# Material supplied
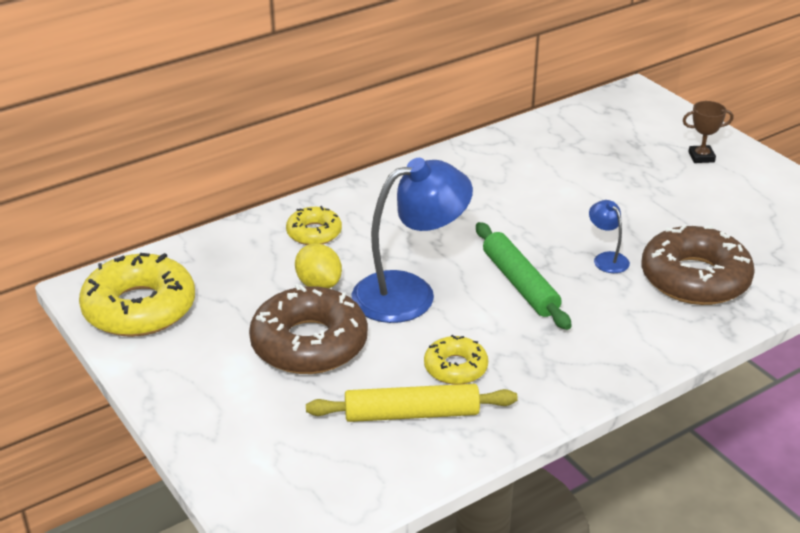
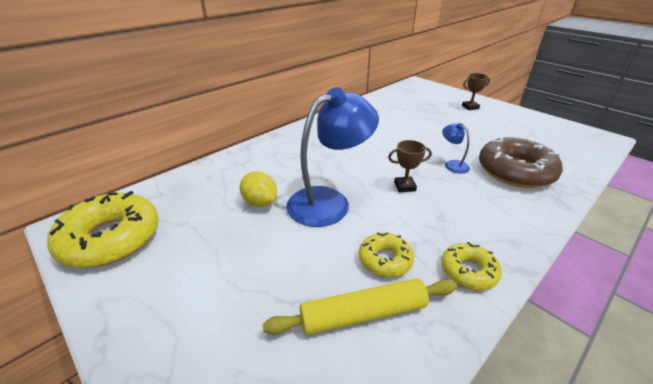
camera: 10 degrees left, 0 degrees up
brown donut [249,284,368,374] -> none
yellow donut [286,206,342,245] -> yellow donut moved to [441,242,502,290]
green rolling pin [476,222,572,330] -> brown trophy [388,140,432,192]

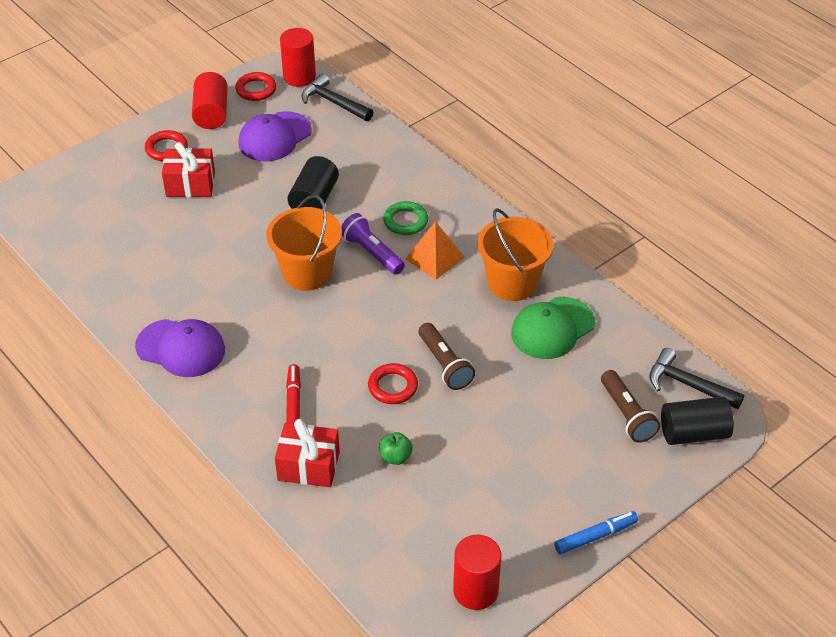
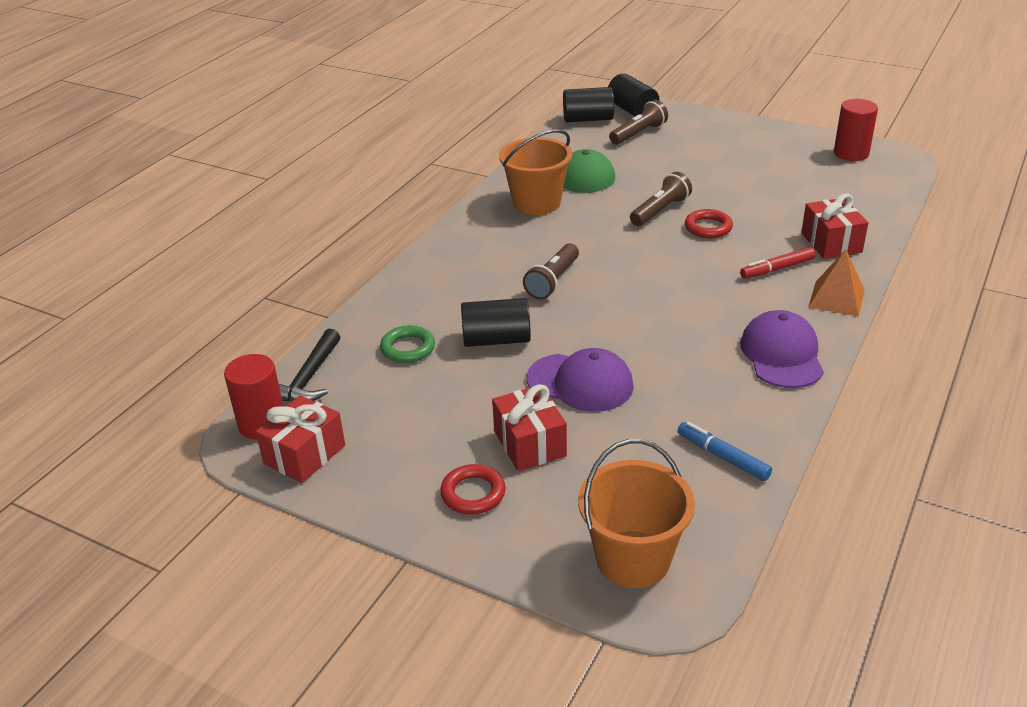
camera: 110 degrees left, 10 degrees down
red cylinder [192,72,228,129] -> none
red ring [235,72,277,101] -> red gift [256,395,345,483]
purple cap [238,111,312,162] -> purple cap moved to [527,348,634,412]
orange bucket [266,195,342,291] -> orange bucket moved to [578,439,695,588]
purple flashlight [341,213,405,275] -> brown flashlight [523,243,579,300]
green apple [379,432,413,465] -> none
green ring [383,201,428,235] -> green ring moved to [380,325,435,363]
orange pyramid [405,221,465,280] -> orange pyramid moved to [808,249,865,316]
blue marker [554,511,638,554] -> blue marker moved to [677,422,772,481]
black hammer [649,348,744,409] -> black cylinder [563,87,614,122]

# What to produce
Everything in the material except the pictures should be restated word for word.

# Solution to the problem
camera: 10 degrees left, 0 degrees up
brown donut [249,284,368,374] -> none
yellow donut [286,206,342,245] -> yellow donut moved to [441,242,502,290]
green rolling pin [476,222,572,330] -> brown trophy [388,140,432,192]

camera: 110 degrees left, 10 degrees down
red cylinder [192,72,228,129] -> none
red ring [235,72,277,101] -> red gift [256,395,345,483]
purple cap [238,111,312,162] -> purple cap moved to [527,348,634,412]
orange bucket [266,195,342,291] -> orange bucket moved to [578,439,695,588]
purple flashlight [341,213,405,275] -> brown flashlight [523,243,579,300]
green apple [379,432,413,465] -> none
green ring [383,201,428,235] -> green ring moved to [380,325,435,363]
orange pyramid [405,221,465,280] -> orange pyramid moved to [808,249,865,316]
blue marker [554,511,638,554] -> blue marker moved to [677,422,772,481]
black hammer [649,348,744,409] -> black cylinder [563,87,614,122]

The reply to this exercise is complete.